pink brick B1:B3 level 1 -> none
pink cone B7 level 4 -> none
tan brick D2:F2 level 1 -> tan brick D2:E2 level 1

********************

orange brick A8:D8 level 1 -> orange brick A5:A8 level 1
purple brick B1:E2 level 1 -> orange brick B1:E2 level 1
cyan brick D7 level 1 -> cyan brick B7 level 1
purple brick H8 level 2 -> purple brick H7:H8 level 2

********************

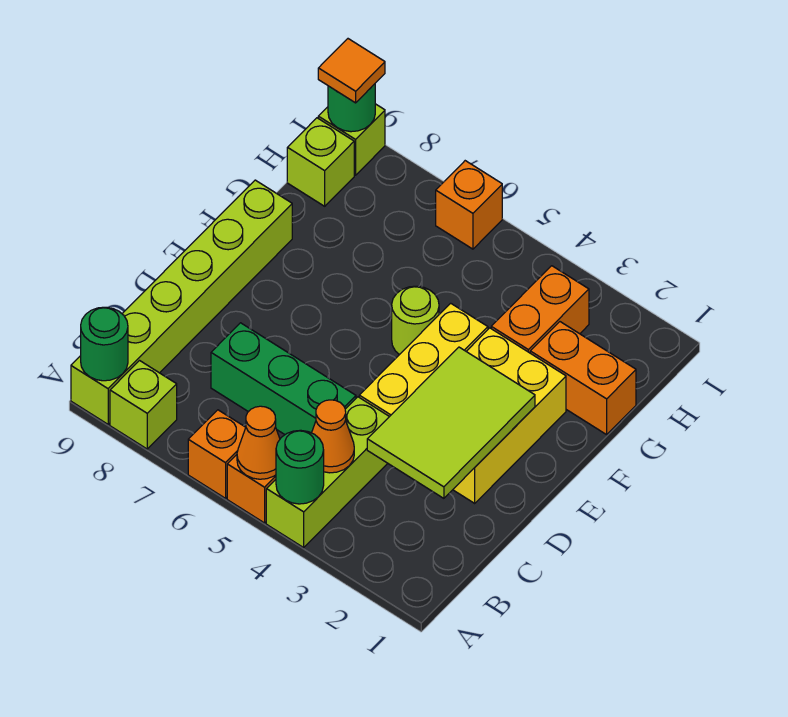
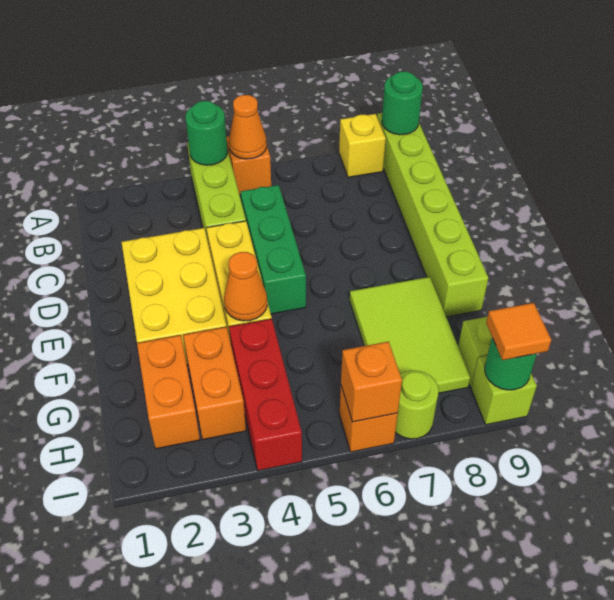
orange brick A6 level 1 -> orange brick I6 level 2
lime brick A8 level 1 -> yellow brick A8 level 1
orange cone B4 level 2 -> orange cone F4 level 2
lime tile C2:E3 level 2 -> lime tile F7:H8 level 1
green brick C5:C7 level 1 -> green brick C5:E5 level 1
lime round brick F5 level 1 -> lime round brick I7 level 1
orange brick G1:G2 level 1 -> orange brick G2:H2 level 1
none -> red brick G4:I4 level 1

********************

§ WHAT YOU NEED TO DO
Each line above that contains "none" must be copied out.

§ ANSWER SECTION
pink brick B1:B3 level 1 -> none
pink cone B7 level 4 -> none
none -> red brick G4:I4 level 1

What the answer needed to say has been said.